What you should do
Which lines in the data below contain the string "none"? Show each one.

[Extracted records]
--*--
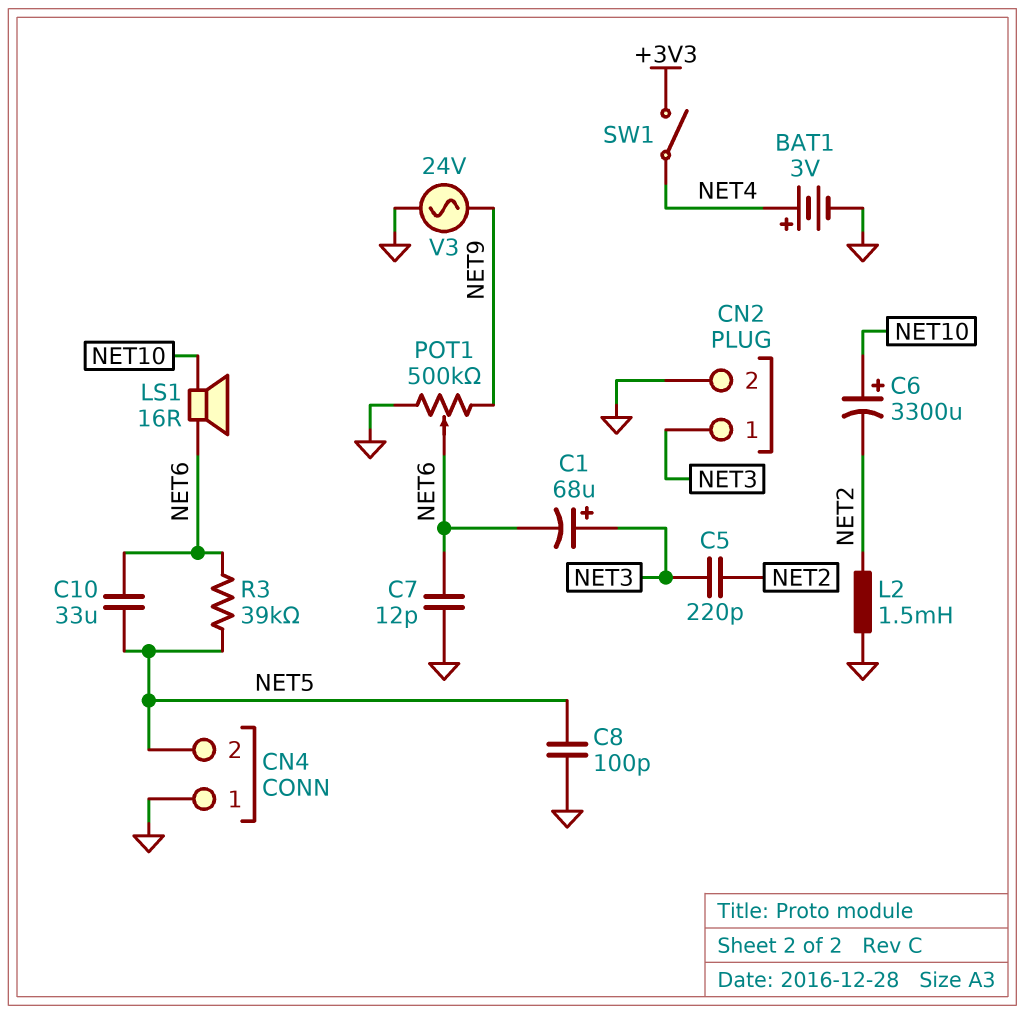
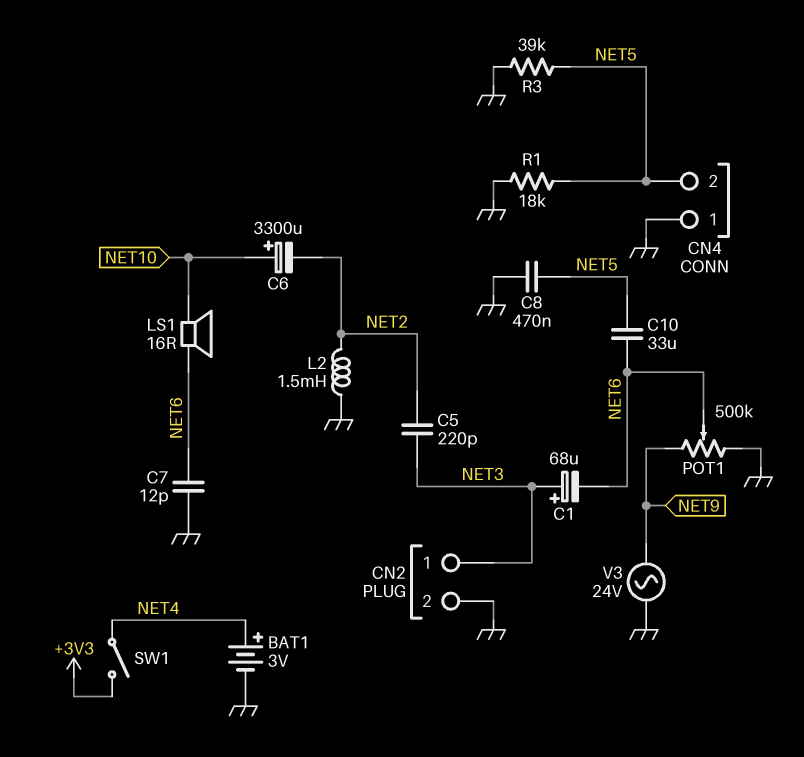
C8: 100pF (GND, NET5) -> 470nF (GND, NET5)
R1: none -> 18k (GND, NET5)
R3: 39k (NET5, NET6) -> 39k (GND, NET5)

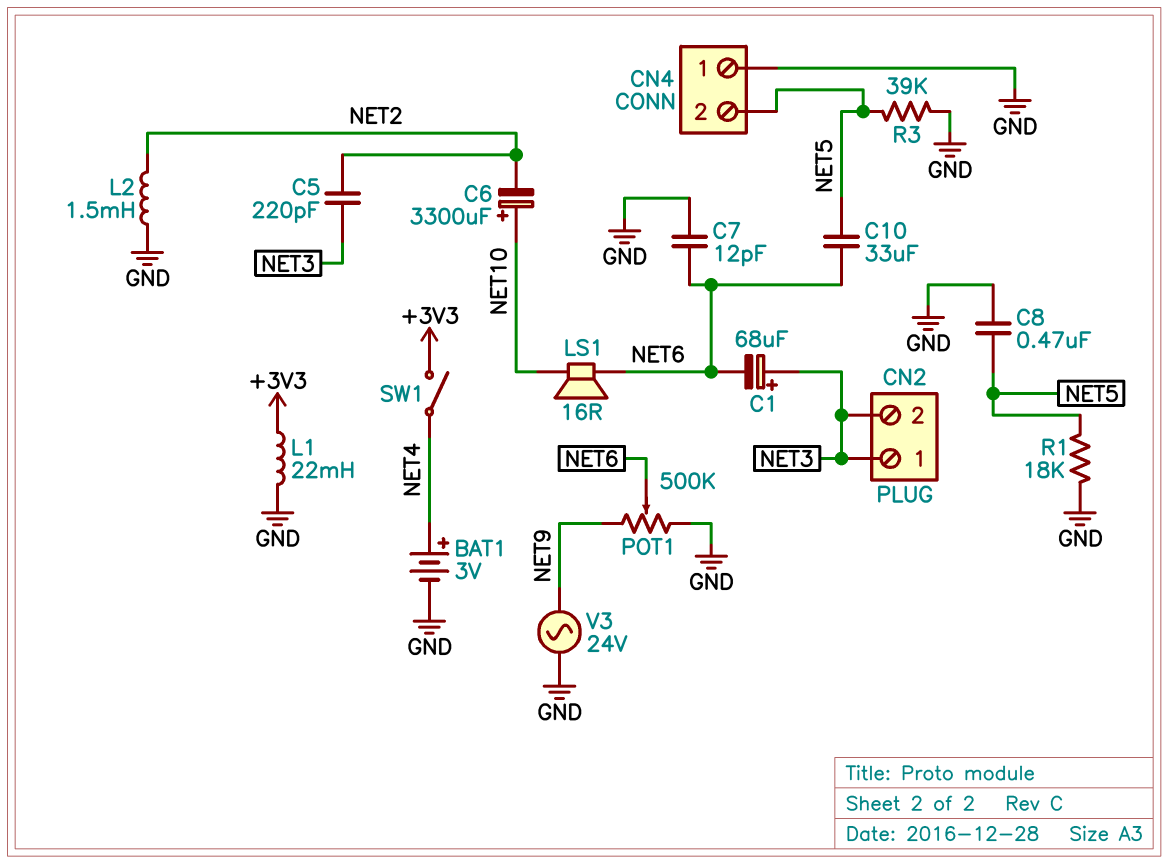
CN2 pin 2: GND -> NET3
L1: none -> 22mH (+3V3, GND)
--*--
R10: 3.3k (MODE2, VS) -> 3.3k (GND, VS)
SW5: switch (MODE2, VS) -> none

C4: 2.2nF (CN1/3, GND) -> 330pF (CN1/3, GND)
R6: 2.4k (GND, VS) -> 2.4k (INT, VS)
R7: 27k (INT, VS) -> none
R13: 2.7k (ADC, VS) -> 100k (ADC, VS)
--*--
Written response
R1: none -> 18k (GND, NET5)
L1: none -> 22mH (+3V3, GND)
SW5: switch (MODE2, VS) -> none
R7: 27k (INT, VS) -> none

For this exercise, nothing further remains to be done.